— Task —
Beginning with the line that contains "brown plate A9" and ending with the line that contains "white plate F11:G12", reproduce the lines of the entries below exactly, omitting pictures.

— Provided data —
# # # #
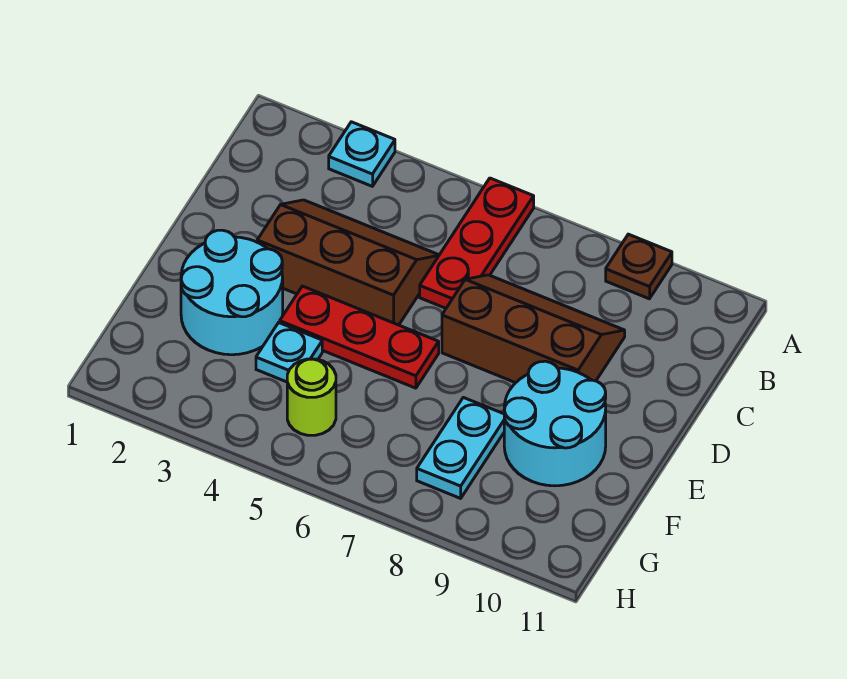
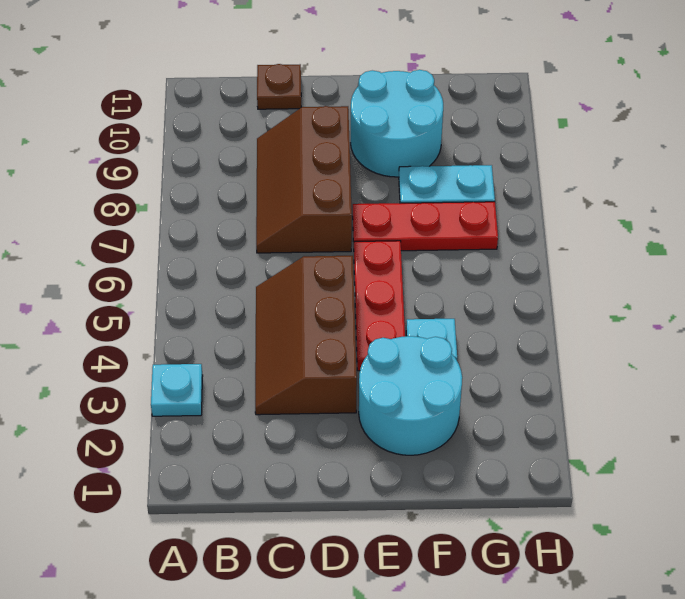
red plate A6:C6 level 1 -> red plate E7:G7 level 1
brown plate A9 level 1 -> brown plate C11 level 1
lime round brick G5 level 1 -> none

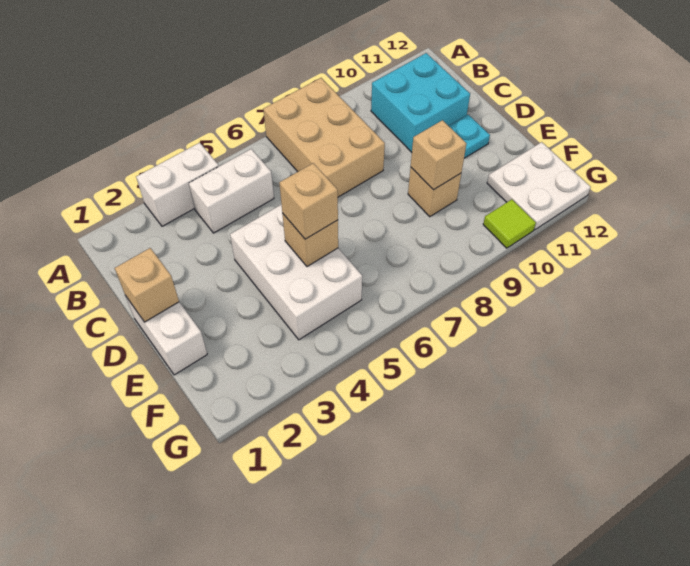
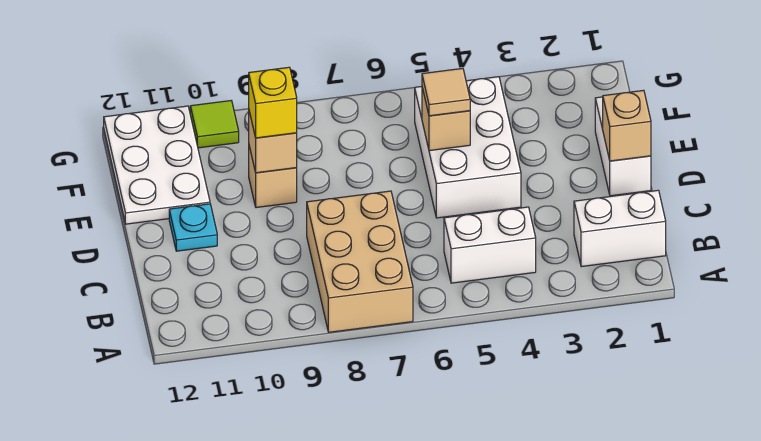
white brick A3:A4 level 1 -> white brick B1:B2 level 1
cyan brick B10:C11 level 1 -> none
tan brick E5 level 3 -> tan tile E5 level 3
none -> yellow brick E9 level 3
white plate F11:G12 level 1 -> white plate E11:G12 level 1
# # # #
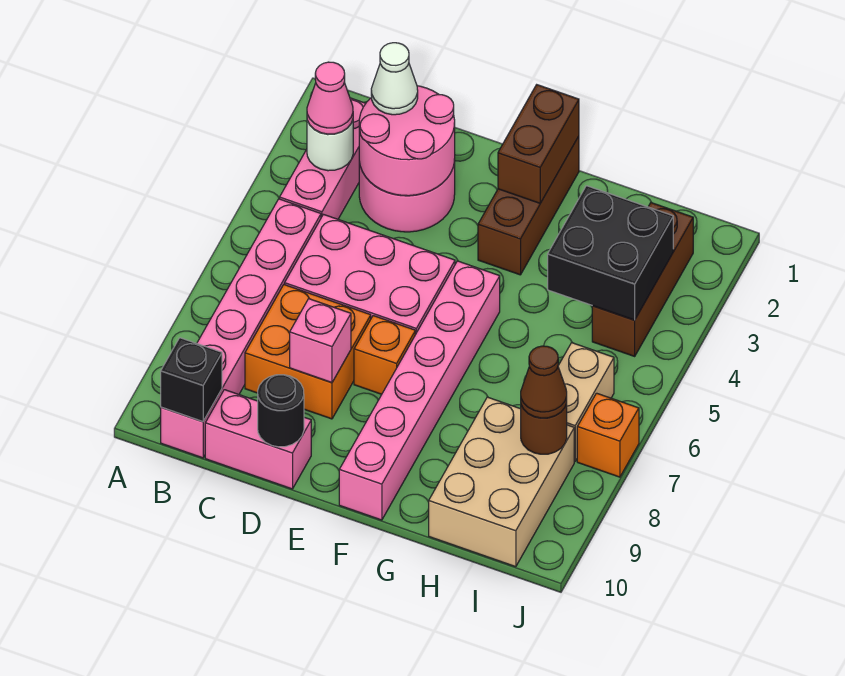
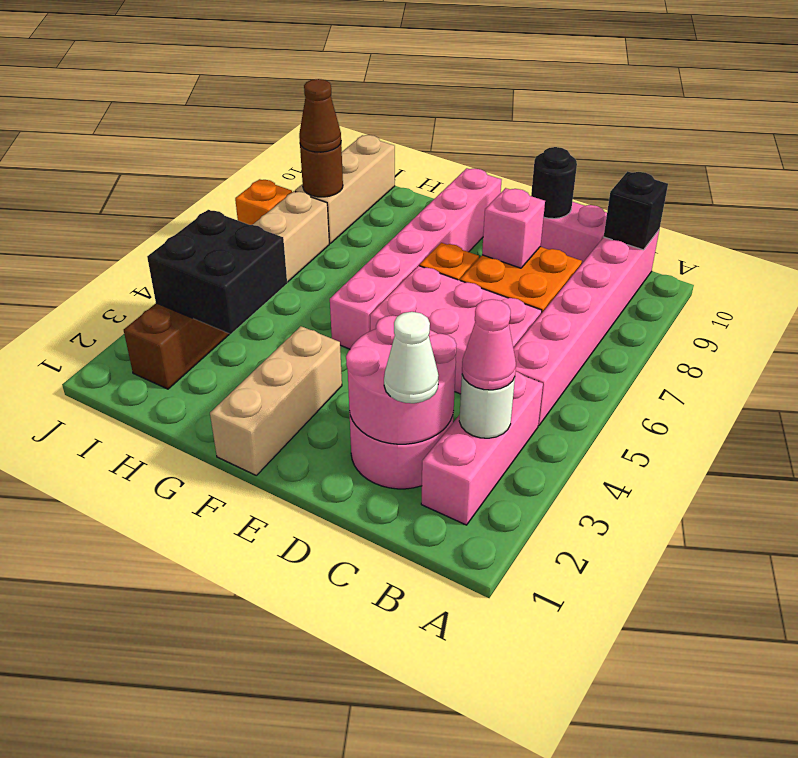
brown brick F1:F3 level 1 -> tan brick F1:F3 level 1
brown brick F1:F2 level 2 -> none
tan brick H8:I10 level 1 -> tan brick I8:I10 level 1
# # # #
— Answer below —
brown plate A9 level 1 -> brown plate C11 level 1
lime round brick G5 level 1 -> none

white brick A3:A4 level 1 -> white brick B1:B2 level 1
cyan brick B10:C11 level 1 -> none
tan brick E5 level 3 -> tan tile E5 level 3
none -> yellow brick E9 level 3
white plate F11:G12 level 1 -> white plate E11:G12 level 1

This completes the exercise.